• **ASSIGNMENT**:
Please quote exactly the opening lines of the data, from the first line to the one where "L1: none -> 10mH (+12V, J5/1)" appears.

Content revision data
"""
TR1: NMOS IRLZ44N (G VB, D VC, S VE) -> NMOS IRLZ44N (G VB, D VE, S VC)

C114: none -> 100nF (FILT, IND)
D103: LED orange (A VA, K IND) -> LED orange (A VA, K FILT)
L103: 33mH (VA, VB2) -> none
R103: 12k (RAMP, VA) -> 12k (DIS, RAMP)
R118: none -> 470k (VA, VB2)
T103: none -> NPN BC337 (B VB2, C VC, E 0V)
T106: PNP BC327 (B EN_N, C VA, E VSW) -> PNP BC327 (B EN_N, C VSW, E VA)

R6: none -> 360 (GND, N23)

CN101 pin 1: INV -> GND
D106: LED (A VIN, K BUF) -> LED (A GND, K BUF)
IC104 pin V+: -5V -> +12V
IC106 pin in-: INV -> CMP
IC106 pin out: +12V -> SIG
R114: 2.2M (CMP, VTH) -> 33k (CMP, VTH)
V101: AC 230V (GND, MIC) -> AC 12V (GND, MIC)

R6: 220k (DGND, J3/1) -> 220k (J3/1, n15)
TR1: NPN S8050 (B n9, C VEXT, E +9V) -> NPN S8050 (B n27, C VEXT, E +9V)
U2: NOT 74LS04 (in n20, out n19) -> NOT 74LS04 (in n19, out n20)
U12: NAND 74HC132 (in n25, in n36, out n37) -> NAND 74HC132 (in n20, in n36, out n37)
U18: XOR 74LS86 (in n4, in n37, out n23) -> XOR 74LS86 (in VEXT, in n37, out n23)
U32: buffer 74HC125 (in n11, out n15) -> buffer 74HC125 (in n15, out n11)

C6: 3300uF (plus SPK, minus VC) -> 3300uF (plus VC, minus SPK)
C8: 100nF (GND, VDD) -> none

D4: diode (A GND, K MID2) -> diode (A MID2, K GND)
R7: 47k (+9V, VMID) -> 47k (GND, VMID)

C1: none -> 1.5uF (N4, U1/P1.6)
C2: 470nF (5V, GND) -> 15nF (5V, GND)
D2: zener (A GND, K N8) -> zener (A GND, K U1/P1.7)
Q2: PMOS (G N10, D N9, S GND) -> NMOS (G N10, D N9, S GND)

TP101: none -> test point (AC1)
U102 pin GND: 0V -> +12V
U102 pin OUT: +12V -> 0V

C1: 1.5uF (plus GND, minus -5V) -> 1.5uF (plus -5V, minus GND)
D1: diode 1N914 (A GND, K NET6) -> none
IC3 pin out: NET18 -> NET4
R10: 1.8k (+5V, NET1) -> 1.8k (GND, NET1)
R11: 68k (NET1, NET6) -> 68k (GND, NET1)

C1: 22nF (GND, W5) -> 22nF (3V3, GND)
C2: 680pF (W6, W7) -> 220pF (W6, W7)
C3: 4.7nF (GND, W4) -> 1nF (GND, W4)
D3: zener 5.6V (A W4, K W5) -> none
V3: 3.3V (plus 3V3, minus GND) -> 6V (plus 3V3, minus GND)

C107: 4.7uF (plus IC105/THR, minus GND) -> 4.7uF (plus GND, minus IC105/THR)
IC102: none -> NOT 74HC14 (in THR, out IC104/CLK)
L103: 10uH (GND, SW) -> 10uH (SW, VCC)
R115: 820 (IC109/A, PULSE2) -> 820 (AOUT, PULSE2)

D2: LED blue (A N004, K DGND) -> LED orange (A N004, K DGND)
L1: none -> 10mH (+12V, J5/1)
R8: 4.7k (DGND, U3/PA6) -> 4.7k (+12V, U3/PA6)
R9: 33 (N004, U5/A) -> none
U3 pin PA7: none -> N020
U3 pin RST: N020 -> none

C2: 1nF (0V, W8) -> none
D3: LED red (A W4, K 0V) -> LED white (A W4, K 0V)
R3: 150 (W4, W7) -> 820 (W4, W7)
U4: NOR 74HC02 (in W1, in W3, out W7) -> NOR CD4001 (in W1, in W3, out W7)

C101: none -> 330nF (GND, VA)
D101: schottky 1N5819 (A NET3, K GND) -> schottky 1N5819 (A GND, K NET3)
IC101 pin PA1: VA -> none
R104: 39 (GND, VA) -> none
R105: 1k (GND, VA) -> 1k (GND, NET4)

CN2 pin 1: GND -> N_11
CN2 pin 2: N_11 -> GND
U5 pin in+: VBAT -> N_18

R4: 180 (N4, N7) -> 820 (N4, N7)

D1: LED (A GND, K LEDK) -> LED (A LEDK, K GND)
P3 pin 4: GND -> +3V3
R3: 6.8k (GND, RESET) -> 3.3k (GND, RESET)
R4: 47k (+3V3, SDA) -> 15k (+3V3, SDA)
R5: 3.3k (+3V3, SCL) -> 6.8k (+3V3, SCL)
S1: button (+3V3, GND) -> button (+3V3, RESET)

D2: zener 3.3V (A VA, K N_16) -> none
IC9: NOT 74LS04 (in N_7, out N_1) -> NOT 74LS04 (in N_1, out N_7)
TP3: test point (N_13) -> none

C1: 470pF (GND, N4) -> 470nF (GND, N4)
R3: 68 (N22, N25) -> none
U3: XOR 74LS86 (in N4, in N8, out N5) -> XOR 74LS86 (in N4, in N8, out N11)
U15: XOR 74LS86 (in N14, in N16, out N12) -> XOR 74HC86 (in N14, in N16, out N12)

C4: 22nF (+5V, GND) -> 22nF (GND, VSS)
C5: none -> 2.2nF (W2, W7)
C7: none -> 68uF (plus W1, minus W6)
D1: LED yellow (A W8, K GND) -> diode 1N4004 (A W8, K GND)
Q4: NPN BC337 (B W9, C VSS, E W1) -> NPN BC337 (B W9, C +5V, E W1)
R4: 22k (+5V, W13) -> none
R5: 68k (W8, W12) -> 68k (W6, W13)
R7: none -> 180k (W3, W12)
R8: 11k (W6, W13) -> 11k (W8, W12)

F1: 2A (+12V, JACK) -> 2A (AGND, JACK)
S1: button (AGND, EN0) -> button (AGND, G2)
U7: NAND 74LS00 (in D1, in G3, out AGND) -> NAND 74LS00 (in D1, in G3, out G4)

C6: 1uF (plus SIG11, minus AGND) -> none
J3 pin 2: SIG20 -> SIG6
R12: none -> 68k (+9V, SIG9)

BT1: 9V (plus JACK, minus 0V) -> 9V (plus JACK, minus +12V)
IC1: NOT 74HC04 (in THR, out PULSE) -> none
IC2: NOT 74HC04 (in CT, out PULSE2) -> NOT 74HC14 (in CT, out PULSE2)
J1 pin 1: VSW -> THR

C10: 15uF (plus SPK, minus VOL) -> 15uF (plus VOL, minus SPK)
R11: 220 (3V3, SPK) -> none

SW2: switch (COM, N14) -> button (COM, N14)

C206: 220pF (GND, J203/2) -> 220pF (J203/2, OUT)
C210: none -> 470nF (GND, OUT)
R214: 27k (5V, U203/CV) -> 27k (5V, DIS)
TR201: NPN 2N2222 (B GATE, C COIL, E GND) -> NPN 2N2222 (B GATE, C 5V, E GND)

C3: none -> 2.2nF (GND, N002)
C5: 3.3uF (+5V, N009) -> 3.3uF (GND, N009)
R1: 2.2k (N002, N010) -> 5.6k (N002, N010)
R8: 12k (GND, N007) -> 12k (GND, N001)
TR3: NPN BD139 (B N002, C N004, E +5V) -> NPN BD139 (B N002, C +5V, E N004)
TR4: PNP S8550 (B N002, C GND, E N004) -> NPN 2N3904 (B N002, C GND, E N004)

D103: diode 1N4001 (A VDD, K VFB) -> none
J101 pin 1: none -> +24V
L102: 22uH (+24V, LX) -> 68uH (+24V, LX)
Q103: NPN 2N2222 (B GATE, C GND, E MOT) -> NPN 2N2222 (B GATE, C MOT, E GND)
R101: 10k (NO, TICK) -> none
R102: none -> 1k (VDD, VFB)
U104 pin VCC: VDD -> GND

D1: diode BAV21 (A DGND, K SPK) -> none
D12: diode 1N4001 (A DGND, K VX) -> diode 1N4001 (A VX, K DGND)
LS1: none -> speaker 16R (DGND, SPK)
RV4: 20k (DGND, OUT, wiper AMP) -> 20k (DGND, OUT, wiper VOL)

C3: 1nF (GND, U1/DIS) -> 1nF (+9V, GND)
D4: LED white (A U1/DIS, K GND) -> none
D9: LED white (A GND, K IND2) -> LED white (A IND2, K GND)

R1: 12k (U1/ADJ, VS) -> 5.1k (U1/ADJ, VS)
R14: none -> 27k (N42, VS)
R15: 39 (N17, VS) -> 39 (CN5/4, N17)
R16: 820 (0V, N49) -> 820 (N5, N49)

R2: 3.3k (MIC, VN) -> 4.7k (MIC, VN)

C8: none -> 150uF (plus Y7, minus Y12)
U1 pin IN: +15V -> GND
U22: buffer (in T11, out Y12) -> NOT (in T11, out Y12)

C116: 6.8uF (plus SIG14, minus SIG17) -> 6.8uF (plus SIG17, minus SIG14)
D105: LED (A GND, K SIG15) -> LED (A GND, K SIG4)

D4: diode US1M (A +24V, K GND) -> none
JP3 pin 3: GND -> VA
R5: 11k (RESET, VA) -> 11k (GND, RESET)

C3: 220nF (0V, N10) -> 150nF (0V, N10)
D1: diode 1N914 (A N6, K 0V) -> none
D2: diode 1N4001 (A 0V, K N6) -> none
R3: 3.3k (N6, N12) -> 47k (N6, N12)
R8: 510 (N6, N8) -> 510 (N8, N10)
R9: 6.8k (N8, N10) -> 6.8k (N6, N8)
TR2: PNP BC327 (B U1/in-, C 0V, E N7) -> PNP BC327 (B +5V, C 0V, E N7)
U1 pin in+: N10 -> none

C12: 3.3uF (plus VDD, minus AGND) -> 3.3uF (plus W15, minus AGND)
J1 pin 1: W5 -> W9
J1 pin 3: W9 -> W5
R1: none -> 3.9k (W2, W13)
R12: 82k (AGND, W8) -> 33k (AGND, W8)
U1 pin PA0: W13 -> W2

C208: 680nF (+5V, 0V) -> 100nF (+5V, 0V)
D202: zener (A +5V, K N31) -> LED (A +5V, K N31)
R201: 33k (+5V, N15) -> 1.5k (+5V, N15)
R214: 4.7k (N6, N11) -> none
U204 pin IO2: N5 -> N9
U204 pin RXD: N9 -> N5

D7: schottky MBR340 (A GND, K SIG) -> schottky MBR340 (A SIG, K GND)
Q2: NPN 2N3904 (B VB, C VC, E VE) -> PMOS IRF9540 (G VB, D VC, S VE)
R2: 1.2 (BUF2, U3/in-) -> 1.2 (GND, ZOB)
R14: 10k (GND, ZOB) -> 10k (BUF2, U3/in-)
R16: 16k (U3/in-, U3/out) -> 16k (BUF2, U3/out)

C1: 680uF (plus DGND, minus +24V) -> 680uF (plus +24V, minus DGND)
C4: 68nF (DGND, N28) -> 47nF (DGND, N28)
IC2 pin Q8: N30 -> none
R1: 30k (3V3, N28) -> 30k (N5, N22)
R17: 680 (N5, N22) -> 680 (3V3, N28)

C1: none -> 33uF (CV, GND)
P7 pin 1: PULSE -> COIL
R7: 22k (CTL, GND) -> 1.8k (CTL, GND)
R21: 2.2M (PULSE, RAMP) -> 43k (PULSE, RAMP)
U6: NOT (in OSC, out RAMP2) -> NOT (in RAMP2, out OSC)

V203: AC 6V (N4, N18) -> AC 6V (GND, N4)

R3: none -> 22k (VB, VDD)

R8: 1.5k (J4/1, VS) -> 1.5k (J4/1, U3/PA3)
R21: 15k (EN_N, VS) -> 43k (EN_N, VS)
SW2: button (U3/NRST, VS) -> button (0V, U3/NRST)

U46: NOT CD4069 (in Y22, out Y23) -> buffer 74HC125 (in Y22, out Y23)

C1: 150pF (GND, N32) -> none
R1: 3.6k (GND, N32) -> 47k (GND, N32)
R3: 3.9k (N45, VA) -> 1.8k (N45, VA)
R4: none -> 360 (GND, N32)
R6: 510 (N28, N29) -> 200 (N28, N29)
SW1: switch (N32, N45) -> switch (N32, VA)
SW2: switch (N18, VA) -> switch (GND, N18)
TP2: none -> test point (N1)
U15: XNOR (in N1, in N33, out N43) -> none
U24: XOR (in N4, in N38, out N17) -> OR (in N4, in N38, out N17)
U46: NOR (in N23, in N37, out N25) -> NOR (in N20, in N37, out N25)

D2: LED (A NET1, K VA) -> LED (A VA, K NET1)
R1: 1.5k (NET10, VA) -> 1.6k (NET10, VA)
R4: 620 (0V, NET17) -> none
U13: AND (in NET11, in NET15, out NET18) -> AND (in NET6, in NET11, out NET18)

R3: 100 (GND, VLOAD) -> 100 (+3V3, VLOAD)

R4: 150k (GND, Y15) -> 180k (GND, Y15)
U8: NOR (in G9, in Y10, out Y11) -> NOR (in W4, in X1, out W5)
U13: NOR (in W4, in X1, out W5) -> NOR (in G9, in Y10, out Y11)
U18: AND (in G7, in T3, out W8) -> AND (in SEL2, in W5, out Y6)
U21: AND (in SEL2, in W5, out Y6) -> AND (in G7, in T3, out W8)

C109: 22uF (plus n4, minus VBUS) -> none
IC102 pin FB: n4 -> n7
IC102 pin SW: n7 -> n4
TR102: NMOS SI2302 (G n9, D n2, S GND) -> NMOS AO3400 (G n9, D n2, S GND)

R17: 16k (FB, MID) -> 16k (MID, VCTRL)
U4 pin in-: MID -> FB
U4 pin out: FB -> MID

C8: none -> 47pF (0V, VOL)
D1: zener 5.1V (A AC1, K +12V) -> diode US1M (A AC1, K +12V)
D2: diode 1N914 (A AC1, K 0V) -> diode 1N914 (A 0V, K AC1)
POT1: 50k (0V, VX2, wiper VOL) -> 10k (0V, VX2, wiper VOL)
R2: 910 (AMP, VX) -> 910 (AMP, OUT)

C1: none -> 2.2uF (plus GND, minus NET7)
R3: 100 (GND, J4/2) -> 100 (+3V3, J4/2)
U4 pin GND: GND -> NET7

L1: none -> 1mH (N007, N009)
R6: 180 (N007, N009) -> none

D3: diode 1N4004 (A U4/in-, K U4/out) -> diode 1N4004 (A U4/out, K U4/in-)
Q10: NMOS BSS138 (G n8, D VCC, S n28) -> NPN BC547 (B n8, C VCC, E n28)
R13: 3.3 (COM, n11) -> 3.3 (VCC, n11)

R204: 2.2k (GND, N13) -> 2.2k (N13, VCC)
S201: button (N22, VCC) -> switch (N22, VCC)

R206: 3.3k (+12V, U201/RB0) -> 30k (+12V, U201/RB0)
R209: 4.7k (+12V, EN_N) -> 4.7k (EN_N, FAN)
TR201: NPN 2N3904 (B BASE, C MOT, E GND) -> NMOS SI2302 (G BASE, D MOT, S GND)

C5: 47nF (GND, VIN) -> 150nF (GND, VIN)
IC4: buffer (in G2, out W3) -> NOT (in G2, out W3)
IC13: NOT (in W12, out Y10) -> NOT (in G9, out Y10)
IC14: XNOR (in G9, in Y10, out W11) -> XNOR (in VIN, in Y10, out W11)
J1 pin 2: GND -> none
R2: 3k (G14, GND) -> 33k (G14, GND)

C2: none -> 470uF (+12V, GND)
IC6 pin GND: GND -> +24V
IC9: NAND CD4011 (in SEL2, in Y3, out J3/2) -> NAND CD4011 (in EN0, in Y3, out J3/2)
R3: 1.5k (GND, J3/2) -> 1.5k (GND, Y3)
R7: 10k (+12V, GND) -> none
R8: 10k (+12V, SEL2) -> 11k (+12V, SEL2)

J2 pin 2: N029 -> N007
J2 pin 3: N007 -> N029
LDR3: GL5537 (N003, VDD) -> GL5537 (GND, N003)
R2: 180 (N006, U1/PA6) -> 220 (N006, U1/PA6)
"""
• **SOLUTION TO THE EXERCISE**:
TR1: NMOS IRLZ44N (G VB, D VC, S VE) -> NMOS IRLZ44N (G VB, D VE, S VC)

C114: none -> 100nF (FILT, IND)
D103: LED orange (A VA, K IND) -> LED orange (A VA, K FILT)
L103: 33mH (VA, VB2) -> none
R103: 12k (RAMP, VA) -> 12k (DIS, RAMP)
R118: none -> 470k (VA, VB2)
T103: none -> NPN BC337 (B VB2, C VC, E 0V)
T106: PNP BC327 (B EN_N, C VA, E VSW) -> PNP BC327 (B EN_N, C VSW, E VA)

R6: none -> 360 (GND, N23)

CN101 pin 1: INV -> GND
D106: LED (A VIN, K BUF) -> LED (A GND, K BUF)
IC104 pin V+: -5V -> +12V
IC106 pin in-: INV -> CMP
IC106 pin out: +12V -> SIG
R114: 2.2M (CMP, VTH) -> 33k (CMP, VTH)
V101: AC 230V (GND, MIC) -> AC 12V (GND, MIC)

R6: 220k (DGND, J3/1) -> 220k (J3/1, n15)
TR1: NPN S8050 (B n9, C VEXT, E +9V) -> NPN S8050 (B n27, C VEXT, E +9V)
U2: NOT 74LS04 (in n20, out n19) -> NOT 74LS04 (in n19, out n20)
U12: NAND 74HC132 (in n25, in n36, out n37) -> NAND 74HC132 (in n20, in n36, out n37)
U18: XOR 74LS86 (in n4, in n37, out n23) -> XOR 74LS86 (in VEXT, in n37, out n23)
U32: buffer 74HC125 (in n11, out n15) -> buffer 74HC125 (in n15, out n11)

C6: 3300uF (plus SPK, minus VC) -> 3300uF (plus VC, minus SPK)
C8: 100nF (GND, VDD) -> none

D4: diode (A GND, K MID2) -> diode (A MID2, K GND)
R7: 47k (+9V, VMID) -> 47k (GND, VMID)

C1: none -> 1.5uF (N4, U1/P1.6)
C2: 470nF (5V, GND) -> 15nF (5V, GND)
D2: zener (A GND, K N8) -> zener (A GND, K U1/P1.7)
Q2: PMOS (G N10, D N9, S GND) -> NMOS (G N10, D N9, S GND)

TP101: none -> test point (AC1)
U102 pin GND: 0V -> +12V
U102 pin OUT: +12V -> 0V

C1: 1.5uF (plus GND, minus -5V) -> 1.5uF (plus -5V, minus GND)
D1: diode 1N914 (A GND, K NET6) -> none
IC3 pin out: NET18 -> NET4
R10: 1.8k (+5V, NET1) -> 1.8k (GND, NET1)
R11: 68k (NET1, NET6) -> 68k (GND, NET1)

C1: 22nF (GND, W5) -> 22nF (3V3, GND)
C2: 680pF (W6, W7) -> 220pF (W6, W7)
C3: 4.7nF (GND, W4) -> 1nF (GND, W4)
D3: zener 5.6V (A W4, K W5) -> none
V3: 3.3V (plus 3V3, minus GND) -> 6V (plus 3V3, minus GND)

C107: 4.7uF (plus IC105/THR, minus GND) -> 4.7uF (plus GND, minus IC105/THR)
IC102: none -> NOT 74HC14 (in THR, out IC104/CLK)
L103: 10uH (GND, SW) -> 10uH (SW, VCC)
R115: 820 (IC109/A, PULSE2) -> 820 (AOUT, PULSE2)

D2: LED blue (A N004, K DGND) -> LED orange (A N004, K DGND)
L1: none -> 10mH (+12V, J5/1)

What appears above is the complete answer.